Copy nothing but the lines from the line with "building: none -> [346,249,435,339]" to the end of the records, retyped exactly. Pictures stay out.
* * * * * * *
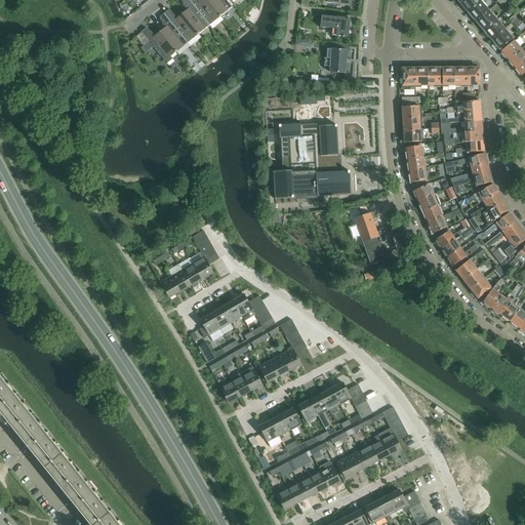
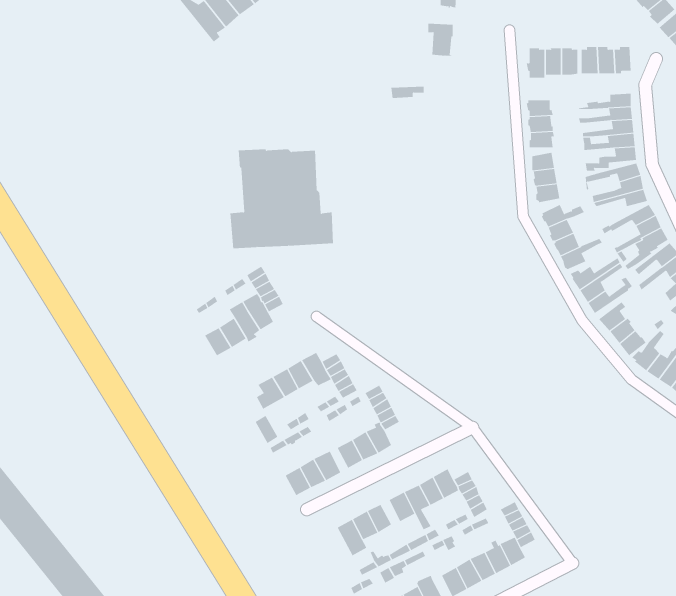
building: [273,123,351,198] -> [230,149,334,249]
building: [360,212,391,265] -> none

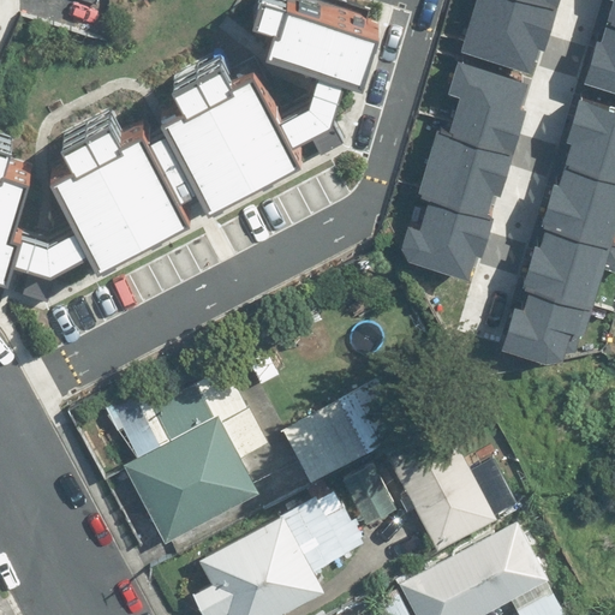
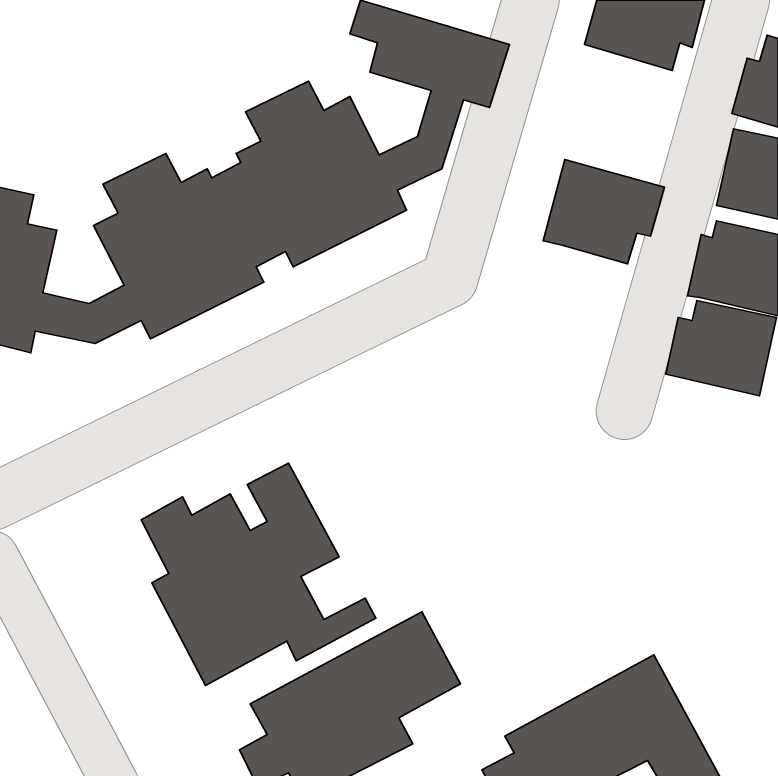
building: [456,70,538,153] -> none
building: [408,198,502,279] -> none
building: [500,304,589,375] -> none
building: [277,394,376,483] -> none
building: [378,417,495,549] -> none

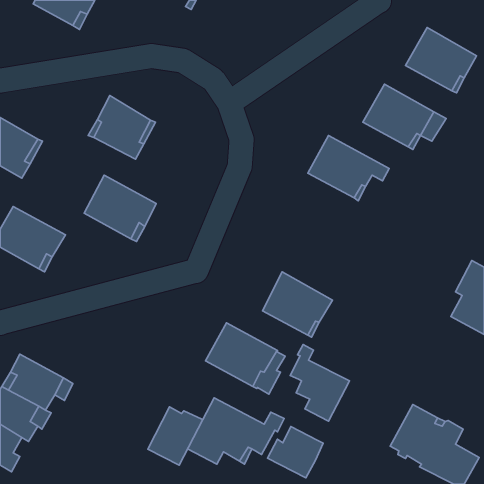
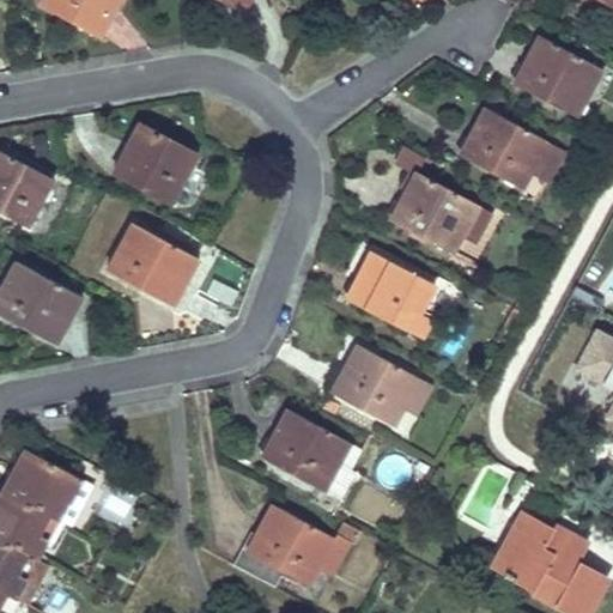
building: none -> [346,249,435,339]
building: [290,345,349,421] -> none
building: [148,407,203,465] -> none
building: [268,426,323,478] -> none

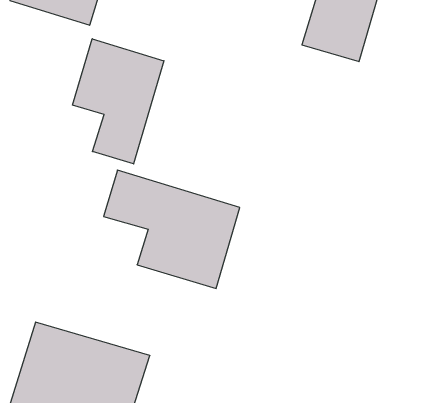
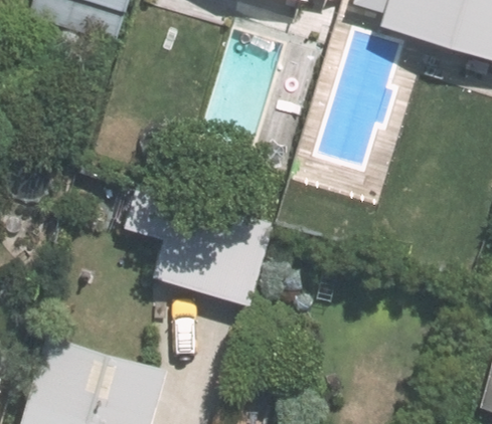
building: [72,39,164,164] -> none

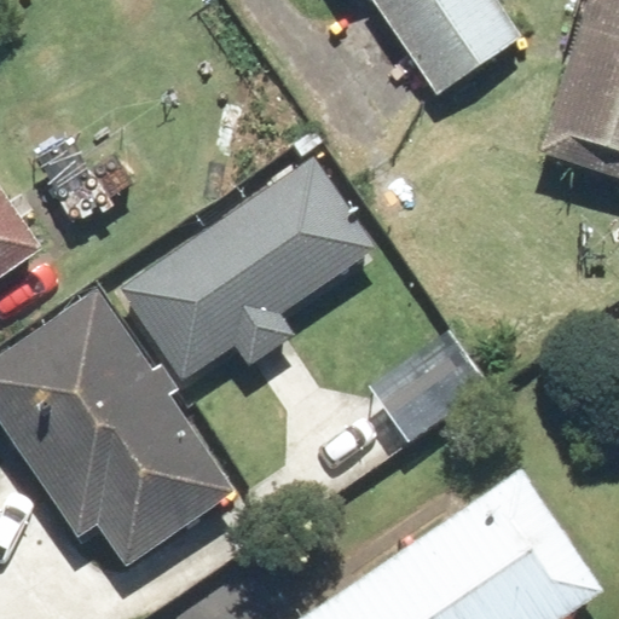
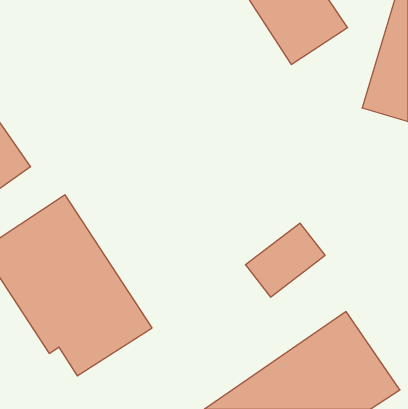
building: [116,161,372,380] -> none

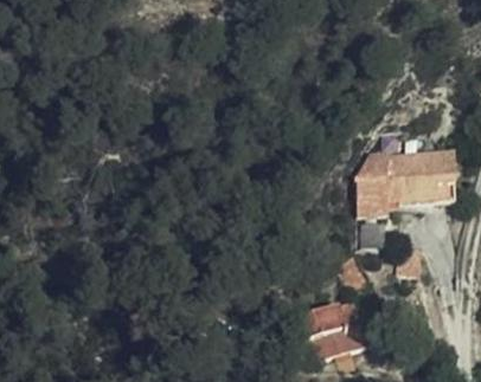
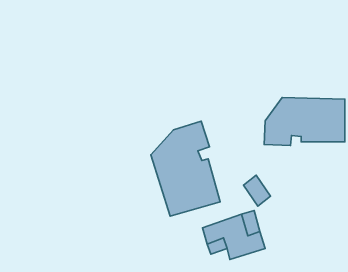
building: none -> [151,121,220,216]

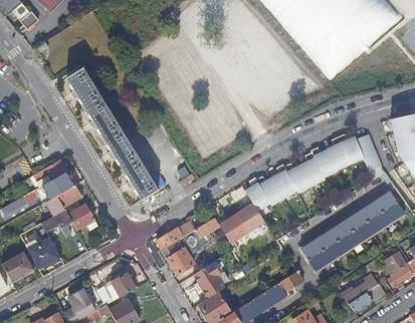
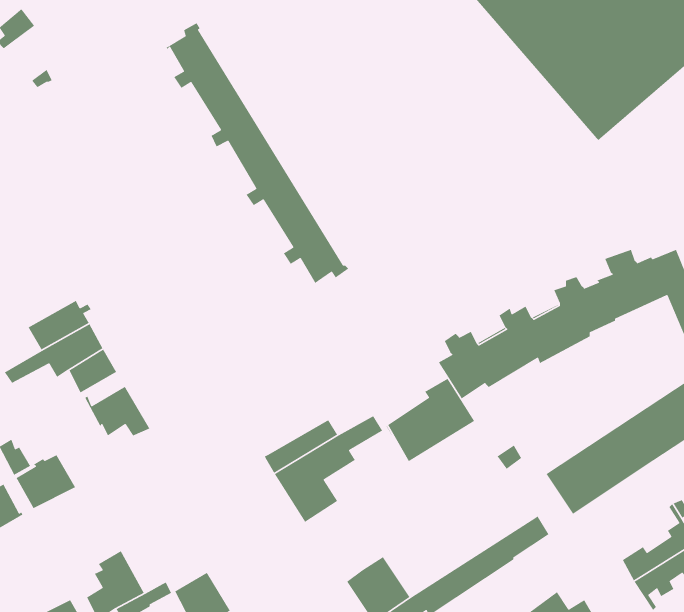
building: [66,64,161,199] -> [165,22,349,284]
building: [41,210,72,236] -> none
building: [193,262,224,298] -> none
building: [108,272,136,300] -> none

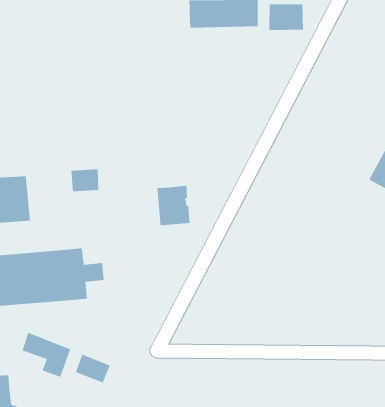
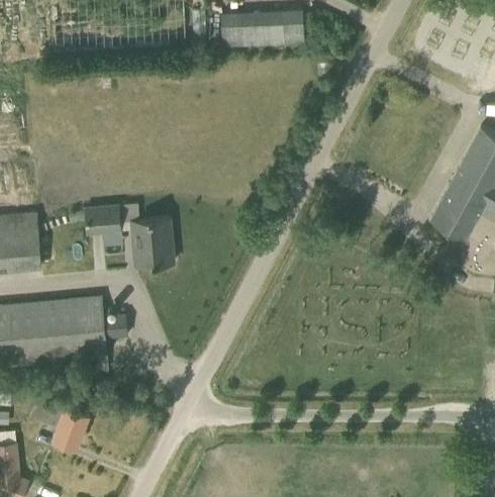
building: [269,4,304,31] -> none
building: [156,185,191,226] -> [134,218,174,266]
building: [75,354,111,384] -> none

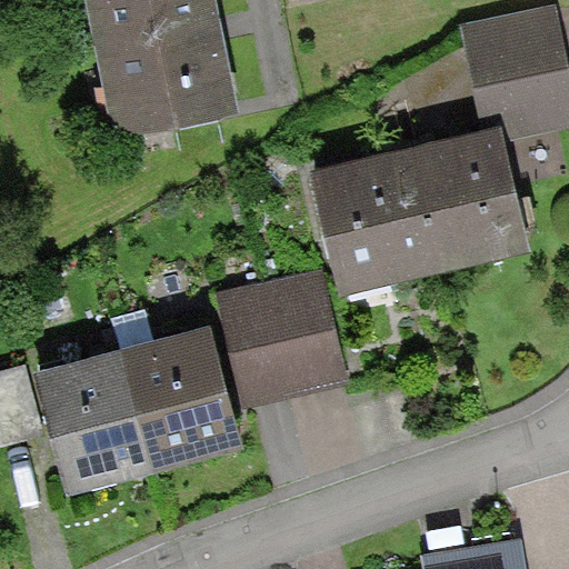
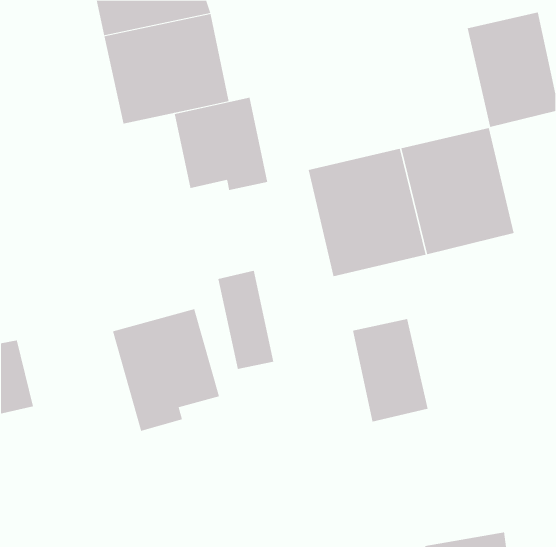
building: none -> [174,97,268,191]
building: [260,273,338,379] -> [352,319,428,422]
building: [32,348,143,465] -> none

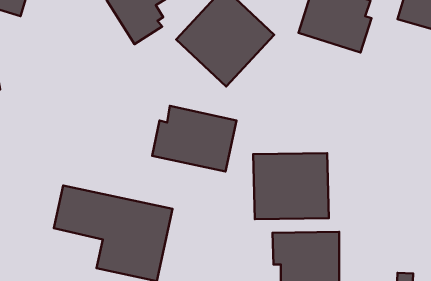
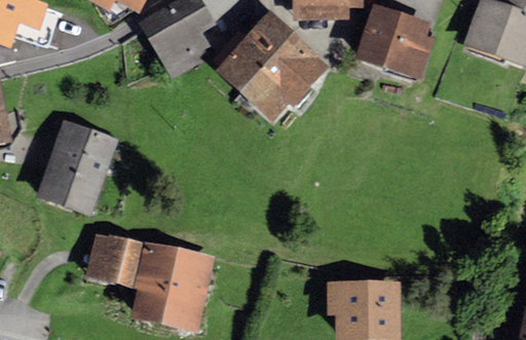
building: none -> [36,116,119,218]
building: [152,106,236,171] -> none
building: [253,153,329,219] -> none

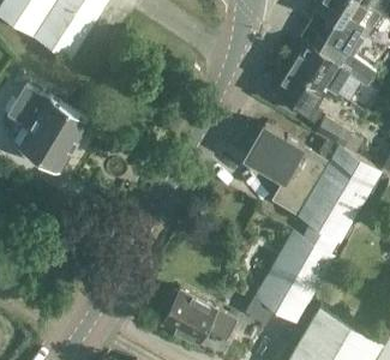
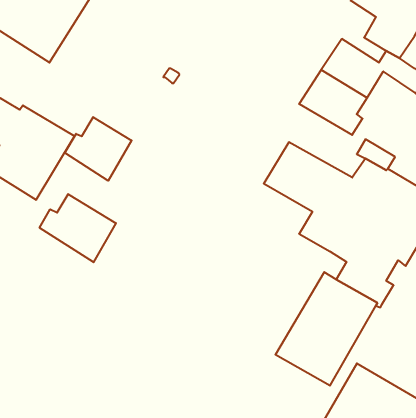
building: none -> [65,117,132,181]
building: none -> [40,194,116,262]
building: [161,290,236,344] -> none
* * * * * * *
▶ _SOLUTION FOR THIS TASK_:
building: none -> [346,249,435,339]
building: [290,345,349,421] -> none
building: [148,407,203,465] -> none
building: [268,426,323,478] -> none

building: [72,39,164,164] -> none

building: [116,161,372,380] -> none

building: none -> [151,121,220,216]

building: [66,64,161,199] -> [165,22,349,284]
building: [41,210,72,236] -> none
building: [193,262,224,298] -> none
building: [108,272,136,300] -> none

building: [269,4,304,31] -> none
building: [156,185,191,226] -> [134,218,174,266]
building: [75,354,111,384] -> none

building: none -> [174,97,268,191]
building: [260,273,338,379] -> [352,319,428,422]
building: [32,348,143,465] -> none

building: none -> [36,116,119,218]
building: [152,106,236,171] -> none
building: [253,153,329,219] -> none

building: none -> [65,117,132,181]
building: none -> [40,194,116,262]
building: [161,290,236,344] -> none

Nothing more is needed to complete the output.